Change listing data
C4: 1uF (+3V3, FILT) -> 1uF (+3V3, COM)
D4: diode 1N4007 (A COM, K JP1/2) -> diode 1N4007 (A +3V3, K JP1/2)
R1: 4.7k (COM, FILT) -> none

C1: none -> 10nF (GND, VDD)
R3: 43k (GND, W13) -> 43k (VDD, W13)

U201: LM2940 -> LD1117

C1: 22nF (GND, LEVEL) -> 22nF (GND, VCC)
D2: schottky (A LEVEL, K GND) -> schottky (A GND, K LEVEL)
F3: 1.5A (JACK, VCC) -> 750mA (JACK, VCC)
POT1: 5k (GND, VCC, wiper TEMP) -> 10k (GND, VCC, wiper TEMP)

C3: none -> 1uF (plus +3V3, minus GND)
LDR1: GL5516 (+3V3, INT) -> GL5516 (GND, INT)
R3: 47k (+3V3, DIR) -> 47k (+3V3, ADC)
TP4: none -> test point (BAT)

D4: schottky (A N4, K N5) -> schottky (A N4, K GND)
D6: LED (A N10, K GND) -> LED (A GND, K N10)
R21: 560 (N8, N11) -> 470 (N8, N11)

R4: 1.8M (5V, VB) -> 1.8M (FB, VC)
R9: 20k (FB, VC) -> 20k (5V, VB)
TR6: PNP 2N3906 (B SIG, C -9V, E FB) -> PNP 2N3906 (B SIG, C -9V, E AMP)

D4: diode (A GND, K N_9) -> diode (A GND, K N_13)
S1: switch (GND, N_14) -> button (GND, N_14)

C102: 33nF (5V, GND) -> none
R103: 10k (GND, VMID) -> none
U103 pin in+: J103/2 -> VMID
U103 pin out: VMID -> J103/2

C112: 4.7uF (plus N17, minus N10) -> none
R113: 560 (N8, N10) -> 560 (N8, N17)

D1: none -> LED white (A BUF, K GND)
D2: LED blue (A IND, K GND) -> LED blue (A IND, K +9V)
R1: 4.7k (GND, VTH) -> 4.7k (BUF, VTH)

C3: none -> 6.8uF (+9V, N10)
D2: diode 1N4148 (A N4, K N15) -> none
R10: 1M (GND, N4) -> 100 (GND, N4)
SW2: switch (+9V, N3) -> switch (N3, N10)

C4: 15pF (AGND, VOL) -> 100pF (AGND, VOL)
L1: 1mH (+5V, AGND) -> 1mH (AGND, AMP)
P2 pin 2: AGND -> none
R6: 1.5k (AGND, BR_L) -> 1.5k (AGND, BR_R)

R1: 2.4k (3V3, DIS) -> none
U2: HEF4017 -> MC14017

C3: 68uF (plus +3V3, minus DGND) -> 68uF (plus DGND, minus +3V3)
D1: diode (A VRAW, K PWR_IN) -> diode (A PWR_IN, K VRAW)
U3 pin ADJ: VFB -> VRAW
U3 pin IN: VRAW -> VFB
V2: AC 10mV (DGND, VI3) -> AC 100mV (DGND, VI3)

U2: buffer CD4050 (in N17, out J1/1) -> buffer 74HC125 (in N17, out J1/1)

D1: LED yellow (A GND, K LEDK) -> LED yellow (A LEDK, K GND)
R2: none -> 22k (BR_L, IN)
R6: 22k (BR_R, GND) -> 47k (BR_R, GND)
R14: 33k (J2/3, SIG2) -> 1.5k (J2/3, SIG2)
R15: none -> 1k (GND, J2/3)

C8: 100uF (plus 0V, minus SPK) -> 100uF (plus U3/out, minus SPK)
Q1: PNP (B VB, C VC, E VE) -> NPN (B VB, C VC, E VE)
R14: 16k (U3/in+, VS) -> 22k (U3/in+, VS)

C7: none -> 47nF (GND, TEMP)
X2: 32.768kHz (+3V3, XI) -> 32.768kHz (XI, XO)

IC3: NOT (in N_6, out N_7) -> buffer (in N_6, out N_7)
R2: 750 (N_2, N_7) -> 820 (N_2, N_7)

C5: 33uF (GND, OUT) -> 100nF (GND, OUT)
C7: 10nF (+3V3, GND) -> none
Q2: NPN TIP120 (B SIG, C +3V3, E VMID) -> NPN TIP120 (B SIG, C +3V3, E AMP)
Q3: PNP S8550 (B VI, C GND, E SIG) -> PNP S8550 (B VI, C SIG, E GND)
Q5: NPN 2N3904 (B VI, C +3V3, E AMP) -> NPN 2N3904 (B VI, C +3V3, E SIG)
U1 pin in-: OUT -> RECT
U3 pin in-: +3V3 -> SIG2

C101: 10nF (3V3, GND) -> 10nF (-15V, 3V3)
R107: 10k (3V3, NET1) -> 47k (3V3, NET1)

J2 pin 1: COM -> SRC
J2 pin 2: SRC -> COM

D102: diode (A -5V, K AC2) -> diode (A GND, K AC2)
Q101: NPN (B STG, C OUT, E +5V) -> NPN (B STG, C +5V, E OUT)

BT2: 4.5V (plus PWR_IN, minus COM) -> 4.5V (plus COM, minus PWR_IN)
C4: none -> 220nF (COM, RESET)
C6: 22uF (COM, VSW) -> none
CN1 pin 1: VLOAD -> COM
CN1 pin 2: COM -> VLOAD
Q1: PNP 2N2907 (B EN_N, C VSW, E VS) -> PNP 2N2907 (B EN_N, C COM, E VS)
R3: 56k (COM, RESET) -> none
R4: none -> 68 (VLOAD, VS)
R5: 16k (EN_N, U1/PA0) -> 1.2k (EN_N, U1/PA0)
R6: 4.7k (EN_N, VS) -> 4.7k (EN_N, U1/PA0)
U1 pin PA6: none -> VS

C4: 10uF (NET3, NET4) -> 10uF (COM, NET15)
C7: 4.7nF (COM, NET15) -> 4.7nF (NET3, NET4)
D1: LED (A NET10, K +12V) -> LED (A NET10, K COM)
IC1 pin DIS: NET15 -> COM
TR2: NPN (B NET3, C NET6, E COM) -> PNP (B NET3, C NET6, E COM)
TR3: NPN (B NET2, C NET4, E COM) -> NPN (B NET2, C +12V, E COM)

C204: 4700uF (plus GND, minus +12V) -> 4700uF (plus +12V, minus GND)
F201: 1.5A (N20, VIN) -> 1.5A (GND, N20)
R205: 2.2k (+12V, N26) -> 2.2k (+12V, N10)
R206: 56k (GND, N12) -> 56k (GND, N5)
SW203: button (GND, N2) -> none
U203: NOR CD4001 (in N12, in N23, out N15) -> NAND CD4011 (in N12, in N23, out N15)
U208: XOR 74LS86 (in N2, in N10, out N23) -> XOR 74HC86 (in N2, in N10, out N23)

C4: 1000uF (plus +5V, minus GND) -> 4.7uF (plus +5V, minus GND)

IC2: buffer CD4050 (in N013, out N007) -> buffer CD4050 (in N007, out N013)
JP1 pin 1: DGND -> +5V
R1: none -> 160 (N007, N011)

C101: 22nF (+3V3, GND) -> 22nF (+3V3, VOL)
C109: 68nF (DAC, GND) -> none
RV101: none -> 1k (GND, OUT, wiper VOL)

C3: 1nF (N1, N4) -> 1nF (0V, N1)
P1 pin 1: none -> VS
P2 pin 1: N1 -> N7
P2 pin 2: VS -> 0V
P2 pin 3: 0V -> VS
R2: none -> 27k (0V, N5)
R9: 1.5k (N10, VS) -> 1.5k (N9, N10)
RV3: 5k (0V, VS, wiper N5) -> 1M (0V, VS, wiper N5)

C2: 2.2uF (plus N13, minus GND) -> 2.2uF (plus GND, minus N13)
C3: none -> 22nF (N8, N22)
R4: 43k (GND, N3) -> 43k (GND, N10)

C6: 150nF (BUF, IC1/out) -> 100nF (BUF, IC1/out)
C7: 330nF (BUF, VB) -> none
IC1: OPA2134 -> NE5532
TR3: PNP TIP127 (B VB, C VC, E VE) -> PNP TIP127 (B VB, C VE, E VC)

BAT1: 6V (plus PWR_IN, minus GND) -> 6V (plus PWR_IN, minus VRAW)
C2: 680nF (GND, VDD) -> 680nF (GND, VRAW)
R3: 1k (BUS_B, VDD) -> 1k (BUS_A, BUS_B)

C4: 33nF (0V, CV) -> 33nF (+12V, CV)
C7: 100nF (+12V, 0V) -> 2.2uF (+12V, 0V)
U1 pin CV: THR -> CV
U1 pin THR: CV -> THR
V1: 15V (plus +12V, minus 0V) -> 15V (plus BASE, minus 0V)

ACTIVITY -> No line before the one with "P2 pin 3: 0V -> VS" belongs in the answer; copy that line and the rest of the records exactly.

OUTPUT OF THE EXERCISE ->
P2 pin 3: 0V -> VS
R2: none -> 27k (0V, N5)
R9: 1.5k (N10, VS) -> 1.5k (N9, N10)
RV3: 5k (0V, VS, wiper N5) -> 1M (0V, VS, wiper N5)

C2: 2.2uF (plus N13, minus GND) -> 2.2uF (plus GND, minus N13)
C3: none -> 22nF (N8, N22)
R4: 43k (GND, N3) -> 43k (GND, N10)

C6: 150nF (BUF, IC1/out) -> 100nF (BUF, IC1/out)
C7: 330nF (BUF, VB) -> none
IC1: OPA2134 -> NE5532
TR3: PNP TIP127 (B VB, C VC, E VE) -> PNP TIP127 (B VB, C VE, E VC)

BAT1: 6V (plus PWR_IN, minus GND) -> 6V (plus PWR_IN, minus VRAW)
C2: 680nF (GND, VDD) -> 680nF (GND, VRAW)
R3: 1k (BUS_B, VDD) -> 1k (BUS_A, BUS_B)

C4: 33nF (0V, CV) -> 33nF (+12V, CV)
C7: 100nF (+12V, 0V) -> 2.2uF (+12V, 0V)
U1 pin CV: THR -> CV
U1 pin THR: CV -> THR
V1: 15V (plus +12V, minus 0V) -> 15V (plus BASE, minus 0V)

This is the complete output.